(Beginning of EXTRACTED ENTRIES)
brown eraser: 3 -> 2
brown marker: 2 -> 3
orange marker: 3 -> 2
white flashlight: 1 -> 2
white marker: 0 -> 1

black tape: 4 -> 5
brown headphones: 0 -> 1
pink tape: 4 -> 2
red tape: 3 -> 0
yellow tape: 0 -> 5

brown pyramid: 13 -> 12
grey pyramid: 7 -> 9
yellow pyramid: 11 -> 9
(End of EXTRACTED ENTRIES)
(Beginning of EXTRACTED ENTRIES)
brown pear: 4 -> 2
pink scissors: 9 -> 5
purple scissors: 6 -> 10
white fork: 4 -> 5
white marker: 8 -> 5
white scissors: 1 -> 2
(End of EXTRACTED ENTRIES)
• EXERCISE GOAL:
The answer should be a single number: how many lines of the entries hold "pyramid".

• ANSWER SECTION:
3